| Description of the task |
In the entries that follow, the lines from the one with "turquoise jar: 1 -> 0" through the one with "red screwdriver: 2 -> 3" are the ones to write out, exactly and with both ends included. Nothing else should appear.

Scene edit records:

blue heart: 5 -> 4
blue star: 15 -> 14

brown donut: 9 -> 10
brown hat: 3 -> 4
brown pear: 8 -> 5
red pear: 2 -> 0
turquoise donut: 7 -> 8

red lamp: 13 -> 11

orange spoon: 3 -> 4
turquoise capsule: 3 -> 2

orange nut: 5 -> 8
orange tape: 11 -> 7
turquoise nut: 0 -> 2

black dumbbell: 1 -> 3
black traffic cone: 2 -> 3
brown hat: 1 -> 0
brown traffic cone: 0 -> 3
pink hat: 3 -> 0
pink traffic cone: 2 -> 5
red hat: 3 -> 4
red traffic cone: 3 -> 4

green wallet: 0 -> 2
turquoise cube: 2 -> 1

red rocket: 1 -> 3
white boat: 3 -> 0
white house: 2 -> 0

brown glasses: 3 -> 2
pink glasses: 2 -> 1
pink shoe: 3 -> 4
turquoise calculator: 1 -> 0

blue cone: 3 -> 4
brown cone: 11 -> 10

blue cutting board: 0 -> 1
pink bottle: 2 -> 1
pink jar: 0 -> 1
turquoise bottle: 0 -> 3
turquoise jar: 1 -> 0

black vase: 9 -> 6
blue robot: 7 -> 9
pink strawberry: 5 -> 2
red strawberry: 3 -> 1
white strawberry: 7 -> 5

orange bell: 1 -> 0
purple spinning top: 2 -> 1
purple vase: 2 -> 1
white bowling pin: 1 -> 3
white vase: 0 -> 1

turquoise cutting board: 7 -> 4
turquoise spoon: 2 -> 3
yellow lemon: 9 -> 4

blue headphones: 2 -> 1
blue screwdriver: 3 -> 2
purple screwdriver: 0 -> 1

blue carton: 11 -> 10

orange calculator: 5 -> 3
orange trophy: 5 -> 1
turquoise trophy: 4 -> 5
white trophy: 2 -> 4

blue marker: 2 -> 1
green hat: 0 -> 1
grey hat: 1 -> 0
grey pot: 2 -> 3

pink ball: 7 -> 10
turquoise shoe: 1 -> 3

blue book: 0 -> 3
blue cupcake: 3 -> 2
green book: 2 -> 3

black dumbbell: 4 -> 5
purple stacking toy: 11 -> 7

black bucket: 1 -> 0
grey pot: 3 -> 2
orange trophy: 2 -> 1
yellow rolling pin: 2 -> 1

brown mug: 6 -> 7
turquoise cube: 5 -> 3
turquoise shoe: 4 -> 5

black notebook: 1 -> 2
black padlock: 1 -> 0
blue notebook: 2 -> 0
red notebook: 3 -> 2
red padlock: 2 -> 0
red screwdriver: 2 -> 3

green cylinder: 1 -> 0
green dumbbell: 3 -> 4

| Answer section |
turquoise jar: 1 -> 0

black vase: 9 -> 6
blue robot: 7 -> 9
pink strawberry: 5 -> 2
red strawberry: 3 -> 1
white strawberry: 7 -> 5

orange bell: 1 -> 0
purple spinning top: 2 -> 1
purple vase: 2 -> 1
white bowling pin: 1 -> 3
white vase: 0 -> 1

turquoise cutting board: 7 -> 4
turquoise spoon: 2 -> 3
yellow lemon: 9 -> 4

blue headphones: 2 -> 1
blue screwdriver: 3 -> 2
purple screwdriver: 0 -> 1

blue carton: 11 -> 10

orange calculator: 5 -> 3
orange trophy: 5 -> 1
turquoise trophy: 4 -> 5
white trophy: 2 -> 4

blue marker: 2 -> 1
green hat: 0 -> 1
grey hat: 1 -> 0
grey pot: 2 -> 3

pink ball: 7 -> 10
turquoise shoe: 1 -> 3

blue book: 0 -> 3
blue cupcake: 3 -> 2
green book: 2 -> 3

black dumbbell: 4 -> 5
purple stacking toy: 11 -> 7

black bucket: 1 -> 0
grey pot: 3 -> 2
orange trophy: 2 -> 1
yellow rolling pin: 2 -> 1

brown mug: 6 -> 7
turquoise cube: 5 -> 3
turquoise shoe: 4 -> 5

black notebook: 1 -> 2
black padlock: 1 -> 0
blue notebook: 2 -> 0
red notebook: 3 -> 2
red padlock: 2 -> 0
red screwdriver: 2 -> 3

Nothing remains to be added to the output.